* What you need to do:
Exactly as they appear, transcribe the entries and skip any pictures.

* Exercise input:

##############################

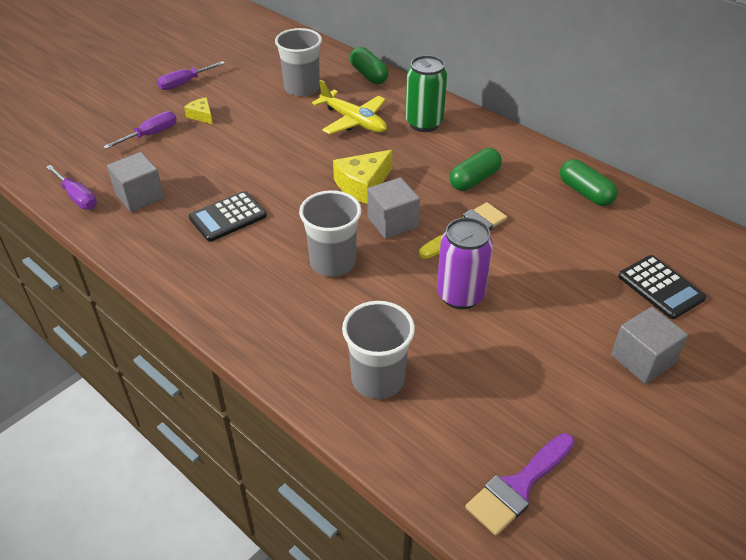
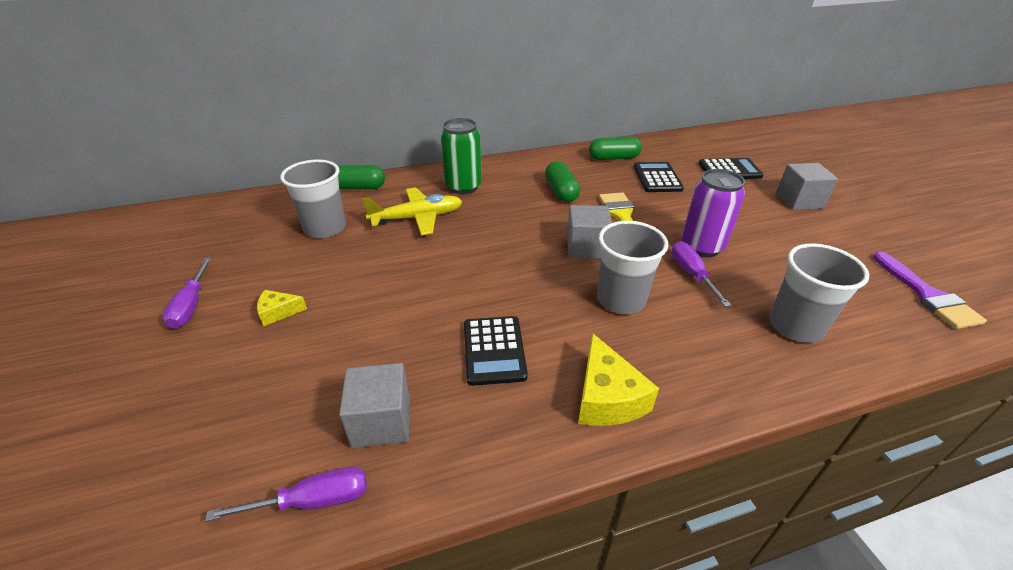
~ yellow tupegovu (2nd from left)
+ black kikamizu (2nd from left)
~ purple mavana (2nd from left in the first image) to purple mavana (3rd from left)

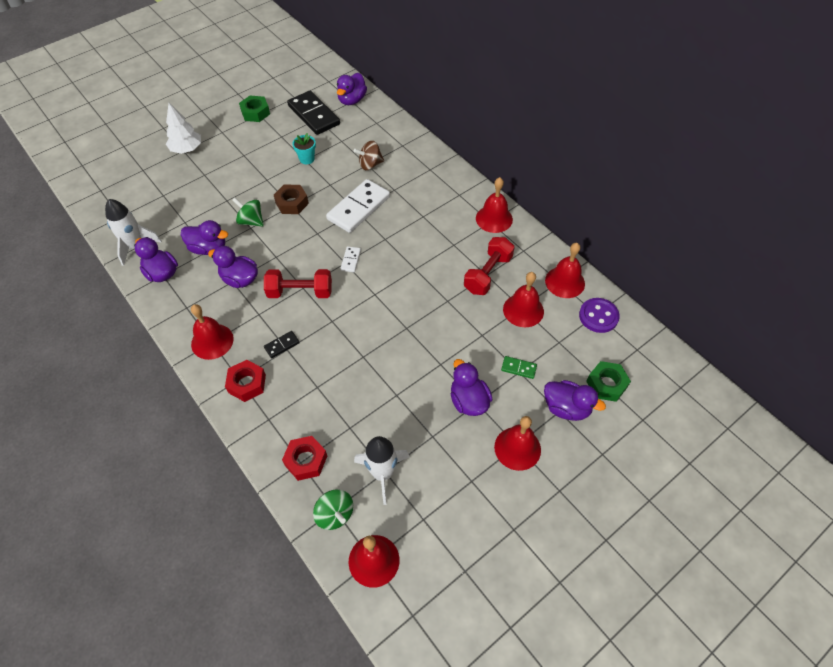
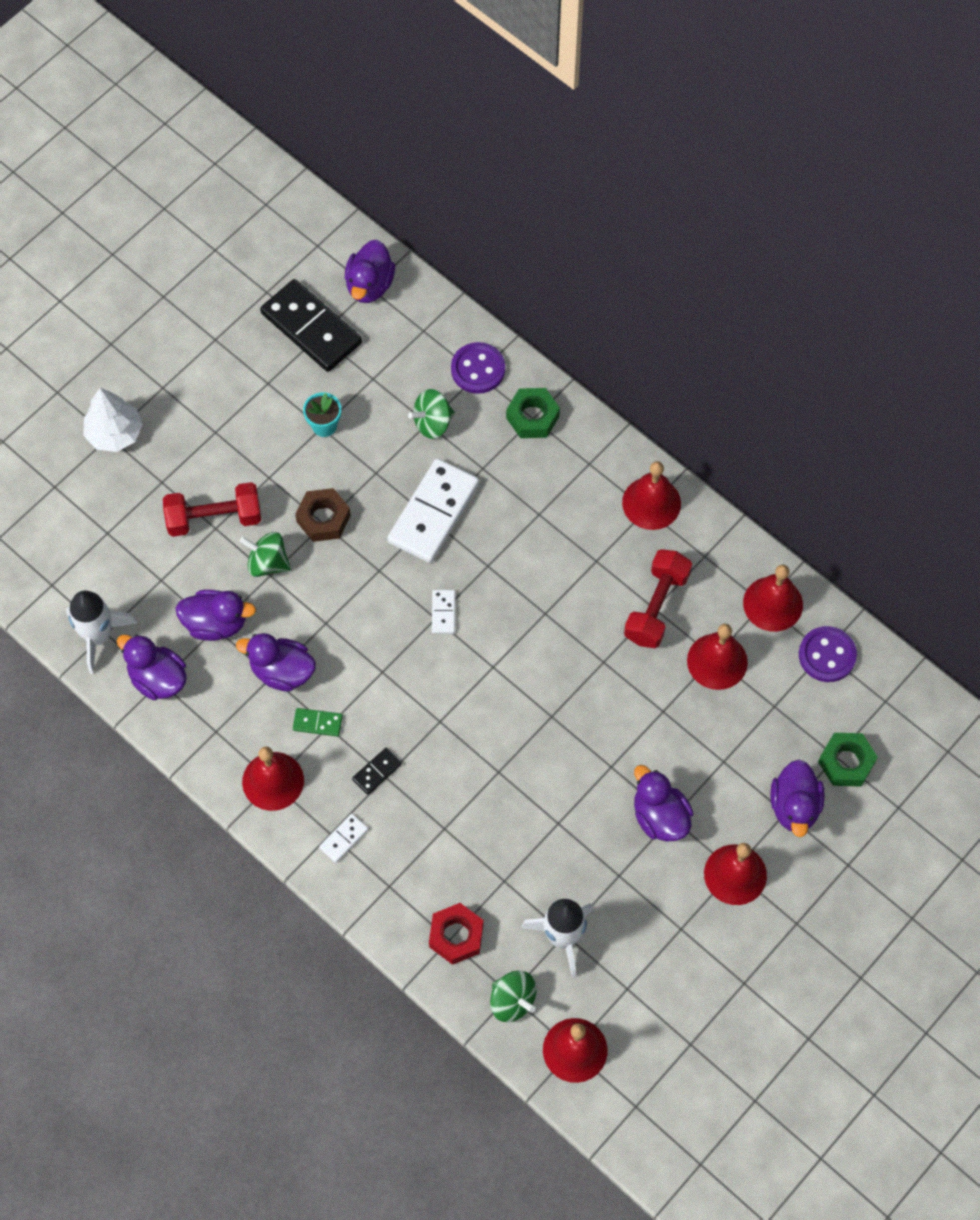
~ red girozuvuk (1st from left)
~ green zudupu
~ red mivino (1st from left) to white zudupu (1st from left)
~ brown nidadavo to green nidadavo (2nd from left)
+ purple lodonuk (1st from left)
~ green mivino (1st from left)
~ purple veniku (6th from left) 75 degrees clockwise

##############################

* Solution:
~ yellow tupegovu (2nd from left)
+ black kikamizu (2nd from left)
~ purple mavana (2nd from left in the first image) to purple mavana (3rd from left)

~ red girozuvuk (1st from left)
~ green zudupu
~ red mivino (1st from left) to white zudupu (1st from left)
~ brown nidadavo to green nidadavo (2nd from left)
+ purple lodonuk (1st from left)
~ green mivino (1st from left)
~ purple veniku (6th from left) 75 degrees clockwise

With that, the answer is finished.